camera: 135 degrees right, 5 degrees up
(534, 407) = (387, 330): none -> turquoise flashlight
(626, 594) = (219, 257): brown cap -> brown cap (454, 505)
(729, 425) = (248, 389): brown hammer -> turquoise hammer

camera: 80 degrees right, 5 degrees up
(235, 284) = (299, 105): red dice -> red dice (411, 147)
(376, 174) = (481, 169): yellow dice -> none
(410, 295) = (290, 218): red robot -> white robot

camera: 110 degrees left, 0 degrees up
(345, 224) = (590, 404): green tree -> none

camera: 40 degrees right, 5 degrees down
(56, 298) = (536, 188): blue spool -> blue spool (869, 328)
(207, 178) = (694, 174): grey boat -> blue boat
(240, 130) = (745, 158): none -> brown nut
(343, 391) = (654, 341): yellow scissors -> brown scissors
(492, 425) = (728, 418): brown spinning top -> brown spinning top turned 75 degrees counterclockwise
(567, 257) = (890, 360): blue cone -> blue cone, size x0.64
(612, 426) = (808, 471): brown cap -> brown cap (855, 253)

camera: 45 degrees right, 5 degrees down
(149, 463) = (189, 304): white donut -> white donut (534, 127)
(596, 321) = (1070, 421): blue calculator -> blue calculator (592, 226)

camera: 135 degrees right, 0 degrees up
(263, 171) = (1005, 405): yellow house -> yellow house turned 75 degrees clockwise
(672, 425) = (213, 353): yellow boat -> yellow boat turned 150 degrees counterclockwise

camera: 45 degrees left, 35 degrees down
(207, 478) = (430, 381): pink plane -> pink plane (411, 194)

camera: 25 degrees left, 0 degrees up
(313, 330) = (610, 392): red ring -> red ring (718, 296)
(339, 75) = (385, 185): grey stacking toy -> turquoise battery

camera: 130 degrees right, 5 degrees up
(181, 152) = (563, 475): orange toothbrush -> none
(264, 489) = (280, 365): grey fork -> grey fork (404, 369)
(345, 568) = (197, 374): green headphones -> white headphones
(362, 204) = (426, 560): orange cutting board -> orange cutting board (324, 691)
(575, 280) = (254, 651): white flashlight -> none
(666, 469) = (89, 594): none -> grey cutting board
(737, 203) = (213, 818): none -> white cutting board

------------

Work item ▸ Send back each record exactly as it stands.

Written solution ▸
camera: 135 degrees right, 5 degrees up
(534, 407) = (387, 330): none -> turquoise flashlight
(626, 594) = (219, 257): brown cap -> brown cap (454, 505)
(729, 425) = (248, 389): brown hammer -> turquoise hammer

camera: 80 degrees right, 5 degrees up
(235, 284) = (299, 105): red dice -> red dice (411, 147)
(376, 174) = (481, 169): yellow dice -> none
(410, 295) = (290, 218): red robot -> white robot

camera: 110 degrees left, 0 degrees up
(345, 224) = (590, 404): green tree -> none

camera: 40 degrees right, 5 degrees down
(56, 298) = (536, 188): blue spool -> blue spool (869, 328)
(207, 178) = (694, 174): grey boat -> blue boat
(240, 130) = (745, 158): none -> brown nut
(343, 391) = (654, 341): yellow scissors -> brown scissors
(492, 425) = (728, 418): brown spinning top -> brown spinning top turned 75 degrees counterclockwise
(567, 257) = (890, 360): blue cone -> blue cone, size x0.64
(612, 426) = (808, 471): brown cap -> brown cap (855, 253)

camera: 45 degrees right, 5 degrees down
(149, 463) = (189, 304): white donut -> white donut (534, 127)
(596, 321) = (1070, 421): blue calculator -> blue calculator (592, 226)

camera: 135 degrees right, 0 degrees up
(263, 171) = (1005, 405): yellow house -> yellow house turned 75 degrees clockwise
(672, 425) = (213, 353): yellow boat -> yellow boat turned 150 degrees counterclockwise

camera: 45 degrees left, 35 degrees down
(207, 478) = (430, 381): pink plane -> pink plane (411, 194)

camera: 25 degrees left, 0 degrees up
(313, 330) = (610, 392): red ring -> red ring (718, 296)
(339, 75) = (385, 185): grey stacking toy -> turquoise battery

camera: 130 degrees right, 5 degrees up
(181, 152) = (563, 475): orange toothbrush -> none
(264, 489) = (280, 365): grey fork -> grey fork (404, 369)
(345, 568) = (197, 374): green headphones -> white headphones
(362, 204) = (426, 560): orange cutting board -> orange cutting board (324, 691)
(575, 280) = (254, 651): white flashlight -> none
(666, 469) = (89, 594): none -> grey cutting board
(737, 203) = (213, 818): none -> white cutting board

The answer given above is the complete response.